▶ **Exercise instructions**
Lines from the one with "orange soap dispenser: 4 -> 3" up to and including the one with "red brush: 9 -> 6" are to be copied exactly from the records below, without their pictures.
Task material START
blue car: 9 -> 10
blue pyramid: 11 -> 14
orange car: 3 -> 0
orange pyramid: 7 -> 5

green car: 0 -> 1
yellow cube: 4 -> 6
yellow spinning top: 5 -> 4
Task material END
Task material START
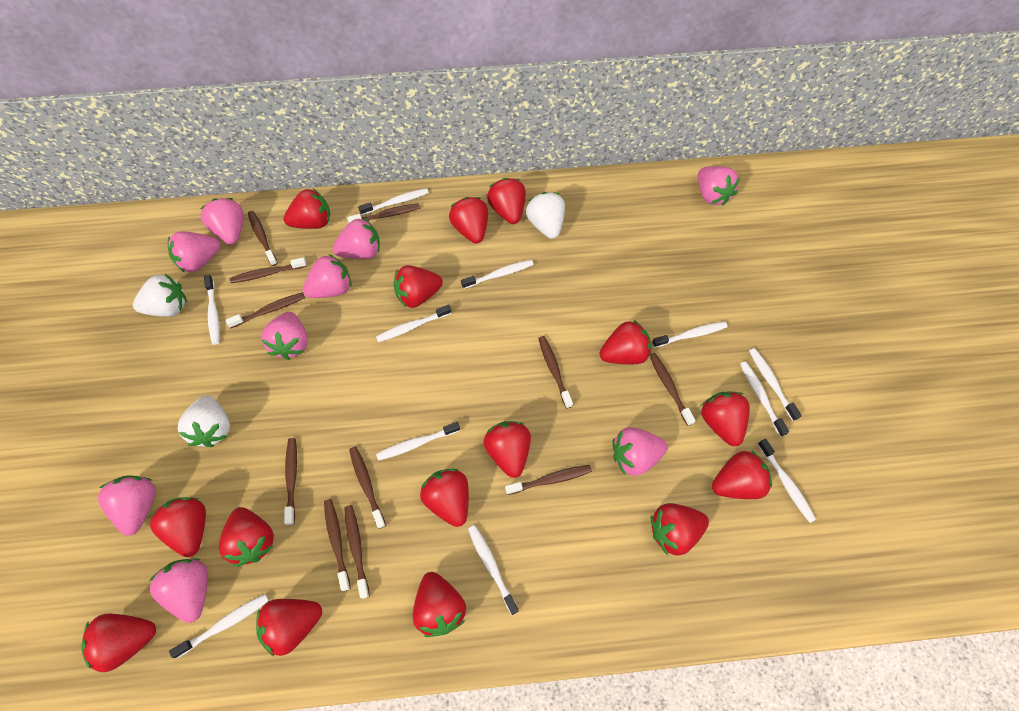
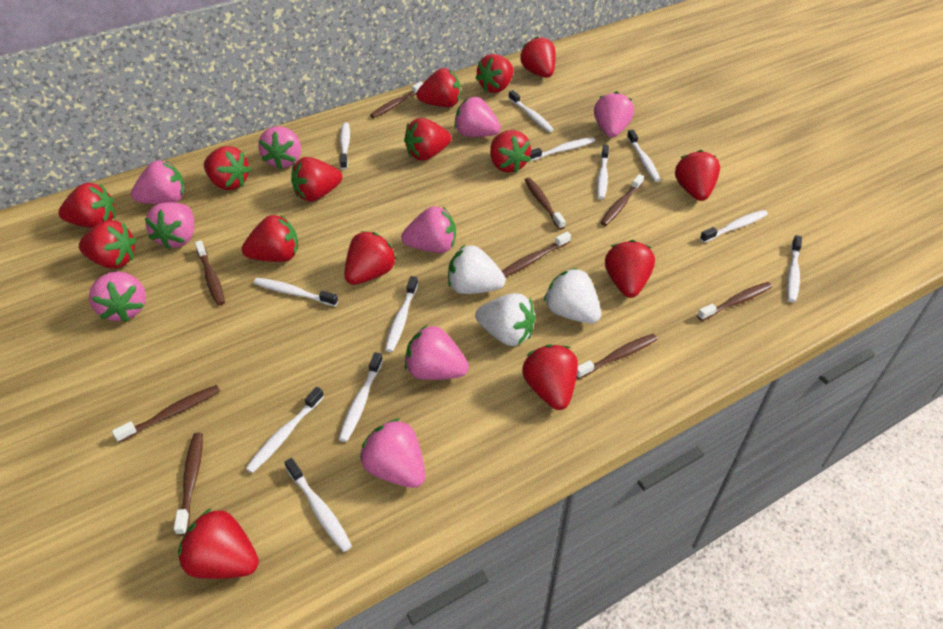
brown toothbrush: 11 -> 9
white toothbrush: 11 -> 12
Task material END
Task material START
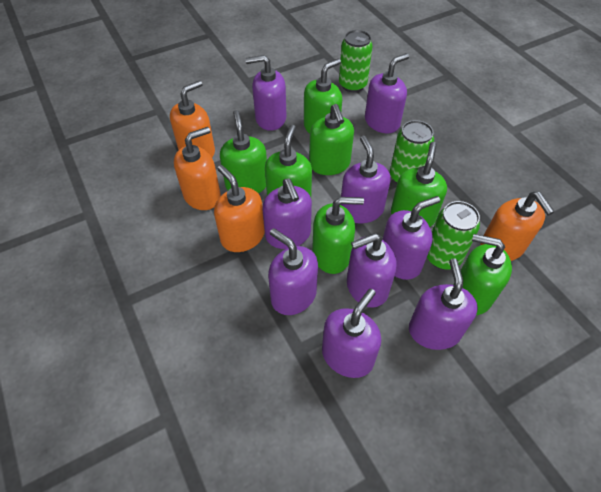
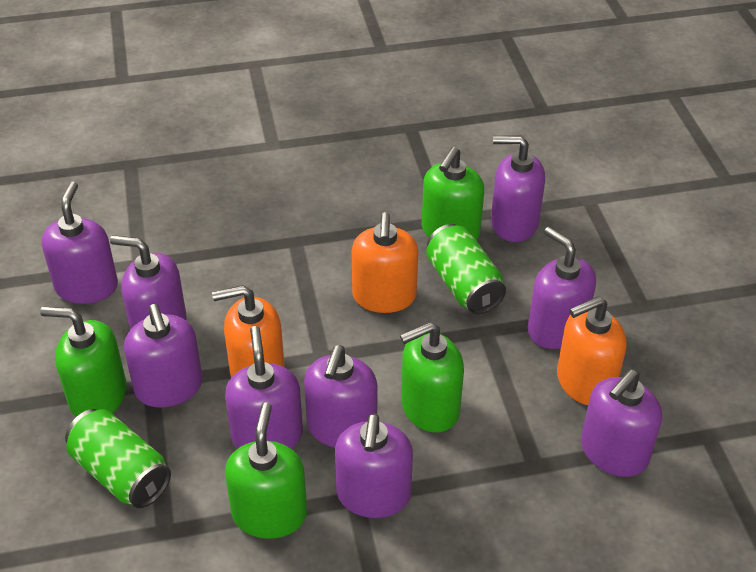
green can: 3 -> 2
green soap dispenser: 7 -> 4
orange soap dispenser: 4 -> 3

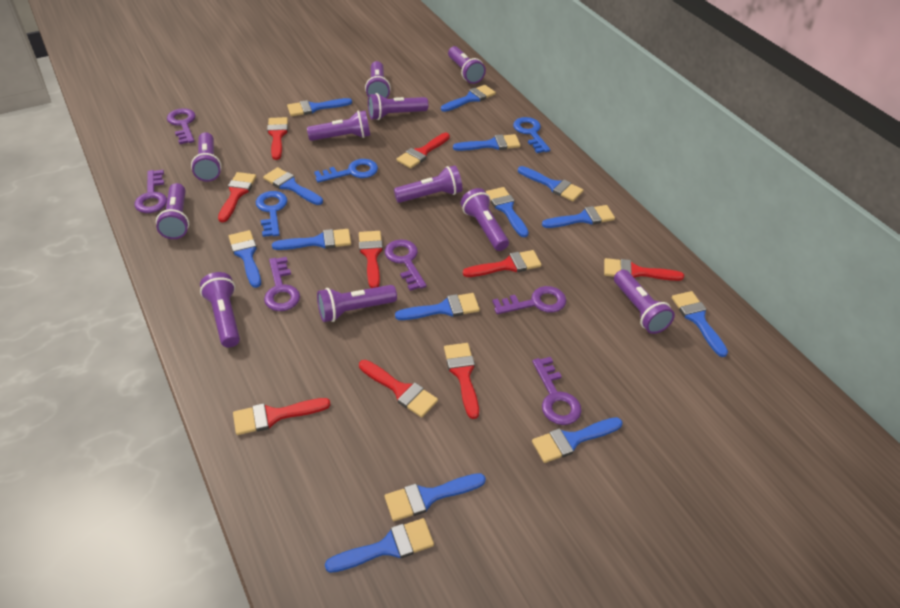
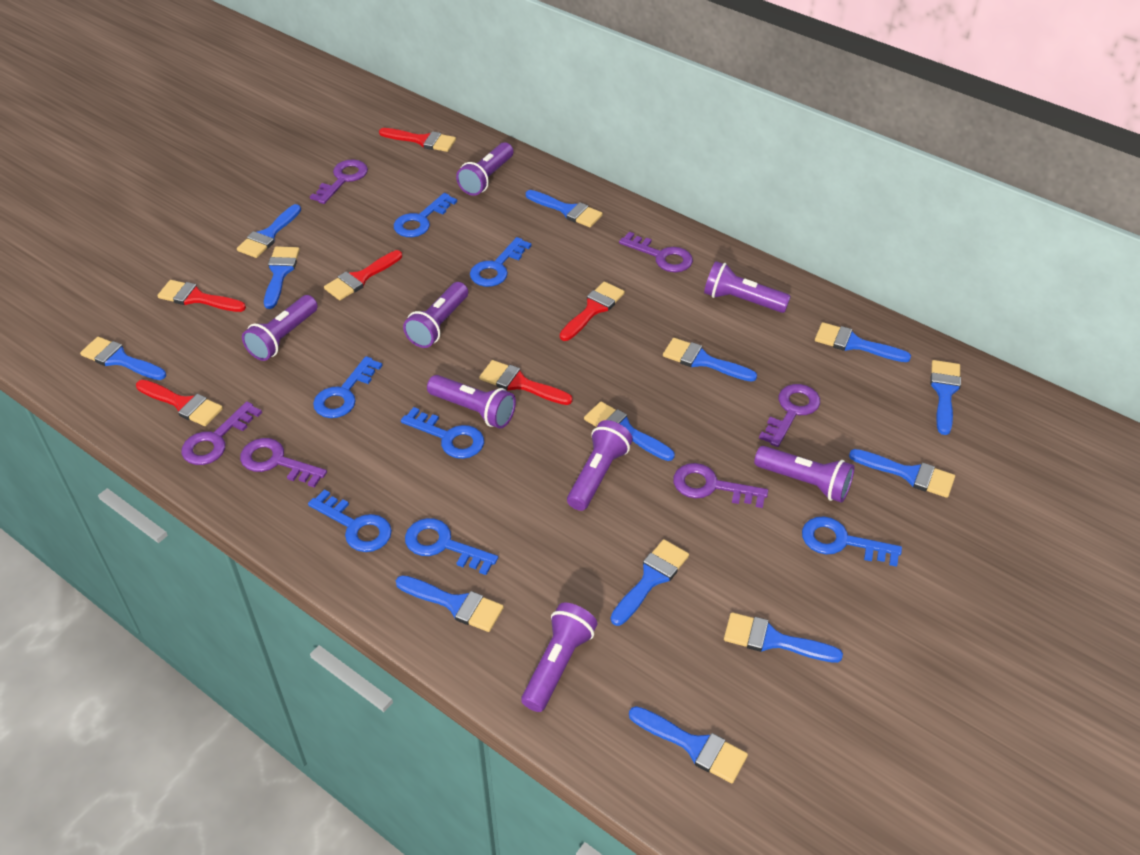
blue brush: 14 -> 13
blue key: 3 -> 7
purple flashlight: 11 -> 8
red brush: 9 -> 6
Task material END
▶ **Answer space**
orange soap dispenser: 4 -> 3

blue brush: 14 -> 13
blue key: 3 -> 7
purple flashlight: 11 -> 8
red brush: 9 -> 6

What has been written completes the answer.